■ Activity ■
Please copy out every line in the entries that includes the word "turquoise".

■ Given records ■
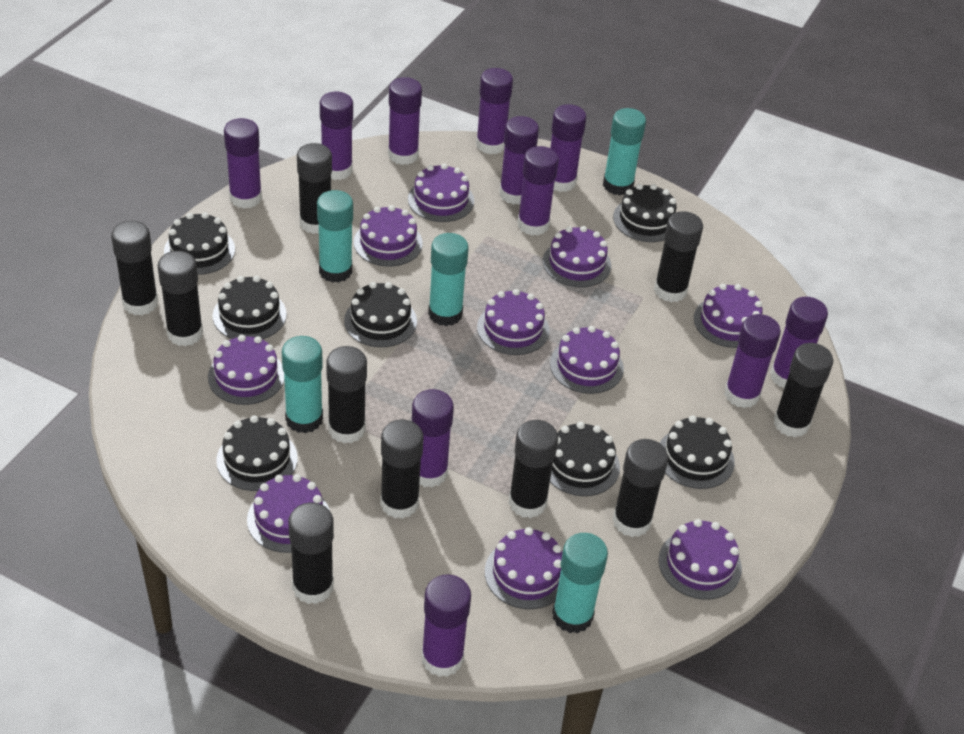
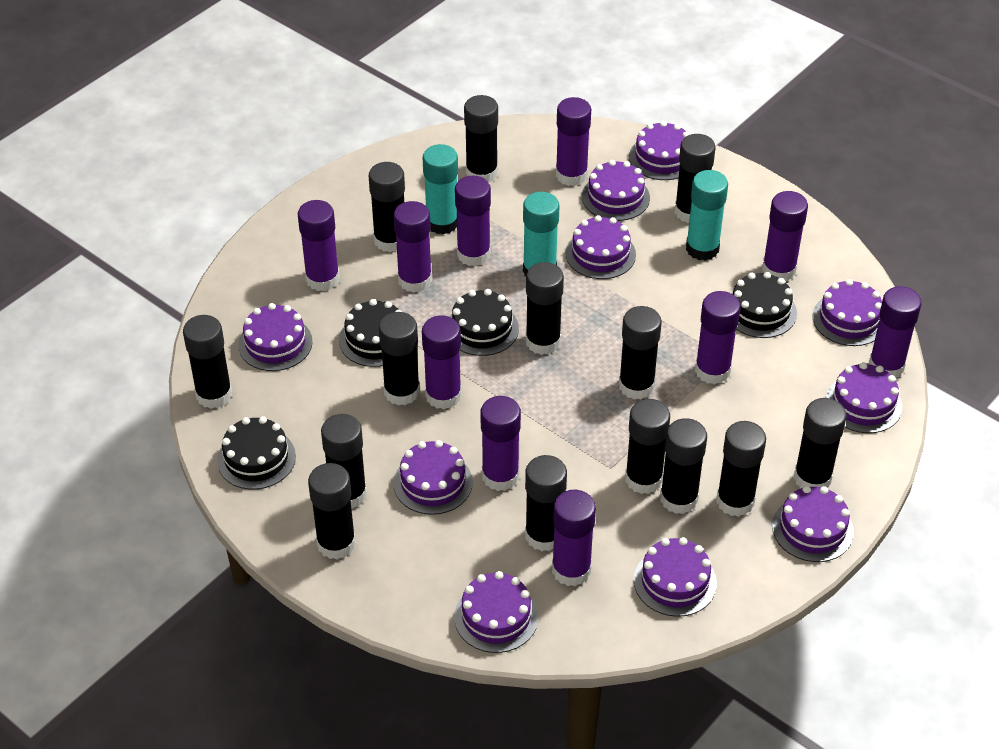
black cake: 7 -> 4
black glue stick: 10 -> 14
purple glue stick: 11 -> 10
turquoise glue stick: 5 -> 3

---

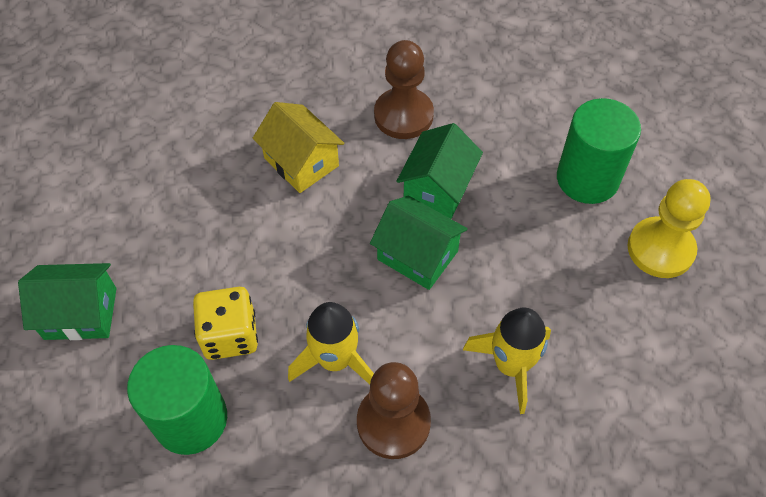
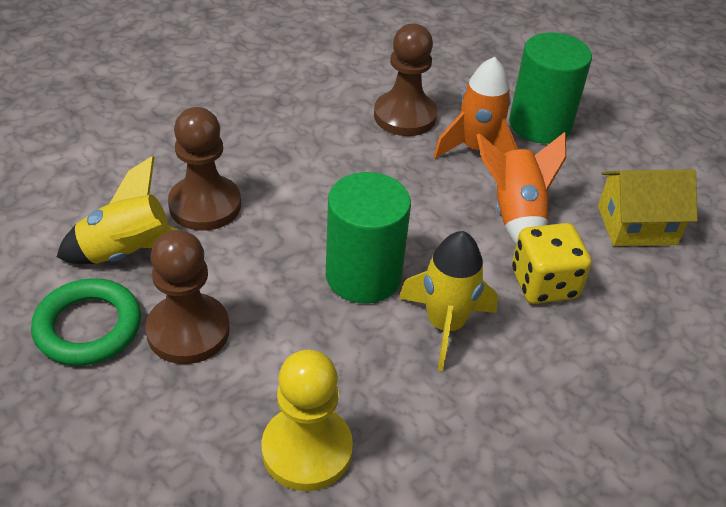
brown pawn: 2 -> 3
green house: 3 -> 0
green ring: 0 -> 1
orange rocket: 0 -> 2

...

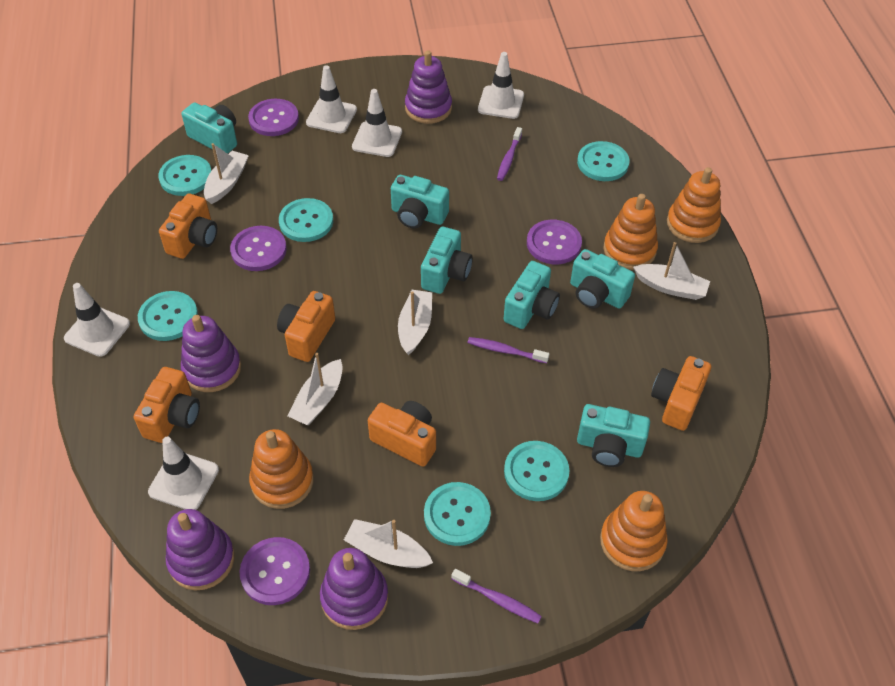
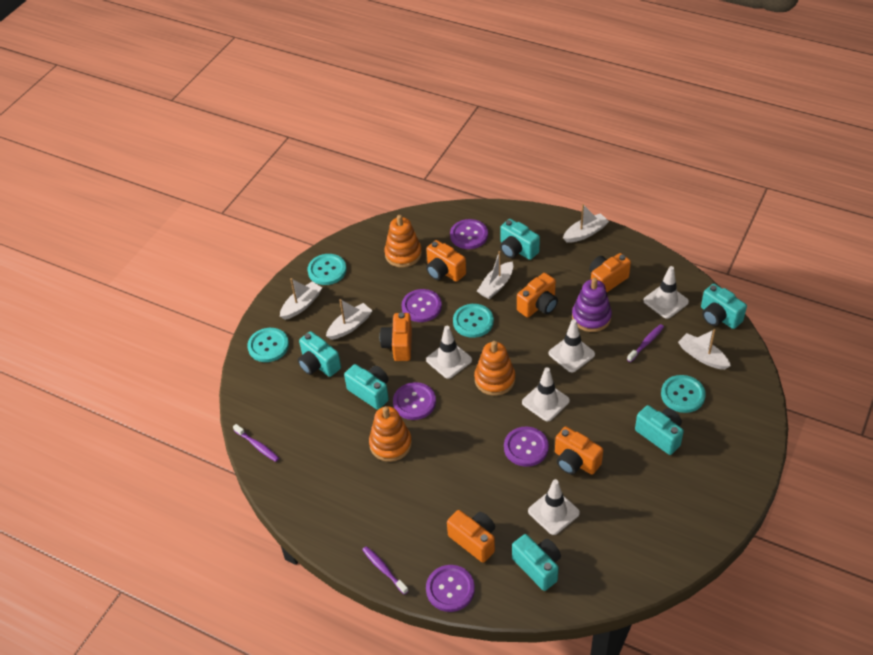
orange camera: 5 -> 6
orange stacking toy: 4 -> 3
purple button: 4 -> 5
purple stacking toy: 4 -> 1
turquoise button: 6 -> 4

■ Solution to this task ■
turquoise glue stick: 5 -> 3
turquoise button: 6 -> 4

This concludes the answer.